• **What is required**: Below are entries; print them exactly from the first line through the one containing "(444, 338) = (450, 564): turquoise".
***** Extracted material
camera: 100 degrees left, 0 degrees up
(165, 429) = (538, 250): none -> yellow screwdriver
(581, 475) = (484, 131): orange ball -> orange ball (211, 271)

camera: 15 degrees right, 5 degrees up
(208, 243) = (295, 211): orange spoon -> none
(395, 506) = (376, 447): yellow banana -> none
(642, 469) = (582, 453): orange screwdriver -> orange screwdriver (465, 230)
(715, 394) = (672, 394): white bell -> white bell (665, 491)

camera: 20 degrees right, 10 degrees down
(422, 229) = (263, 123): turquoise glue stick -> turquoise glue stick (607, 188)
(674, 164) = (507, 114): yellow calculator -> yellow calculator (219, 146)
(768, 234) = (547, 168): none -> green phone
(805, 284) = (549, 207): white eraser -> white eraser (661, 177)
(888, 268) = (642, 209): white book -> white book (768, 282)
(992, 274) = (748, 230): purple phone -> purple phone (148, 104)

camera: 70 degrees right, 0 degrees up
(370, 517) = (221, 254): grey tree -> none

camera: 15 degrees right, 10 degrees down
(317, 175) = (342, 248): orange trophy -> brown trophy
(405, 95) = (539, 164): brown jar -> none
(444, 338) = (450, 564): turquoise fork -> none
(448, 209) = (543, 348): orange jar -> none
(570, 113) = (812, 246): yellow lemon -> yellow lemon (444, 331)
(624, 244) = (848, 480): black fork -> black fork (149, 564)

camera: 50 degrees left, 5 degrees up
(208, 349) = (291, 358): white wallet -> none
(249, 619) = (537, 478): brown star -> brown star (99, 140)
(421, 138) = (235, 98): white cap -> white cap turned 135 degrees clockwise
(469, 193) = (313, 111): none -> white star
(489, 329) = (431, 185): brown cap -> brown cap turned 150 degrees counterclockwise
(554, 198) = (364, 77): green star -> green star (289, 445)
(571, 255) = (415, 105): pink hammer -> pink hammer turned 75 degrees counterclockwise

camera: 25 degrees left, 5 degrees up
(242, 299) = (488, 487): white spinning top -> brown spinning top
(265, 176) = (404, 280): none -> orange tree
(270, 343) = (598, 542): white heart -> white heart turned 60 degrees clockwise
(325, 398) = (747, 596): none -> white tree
**********
• **Solution for this problem**:
camera: 100 degrees left, 0 degrees up
(165, 429) = (538, 250): none -> yellow screwdriver
(581, 475) = (484, 131): orange ball -> orange ball (211, 271)

camera: 15 degrees right, 5 degrees up
(208, 243) = (295, 211): orange spoon -> none
(395, 506) = (376, 447): yellow banana -> none
(642, 469) = (582, 453): orange screwdriver -> orange screwdriver (465, 230)
(715, 394) = (672, 394): white bell -> white bell (665, 491)

camera: 20 degrees right, 10 degrees down
(422, 229) = (263, 123): turquoise glue stick -> turquoise glue stick (607, 188)
(674, 164) = (507, 114): yellow calculator -> yellow calculator (219, 146)
(768, 234) = (547, 168): none -> green phone
(805, 284) = (549, 207): white eraser -> white eraser (661, 177)
(888, 268) = (642, 209): white book -> white book (768, 282)
(992, 274) = (748, 230): purple phone -> purple phone (148, 104)

camera: 70 degrees right, 0 degrees up
(370, 517) = (221, 254): grey tree -> none

camera: 15 degrees right, 10 degrees down
(317, 175) = (342, 248): orange trophy -> brown trophy
(405, 95) = (539, 164): brown jar -> none
(444, 338) = (450, 564): turquoise fork -> none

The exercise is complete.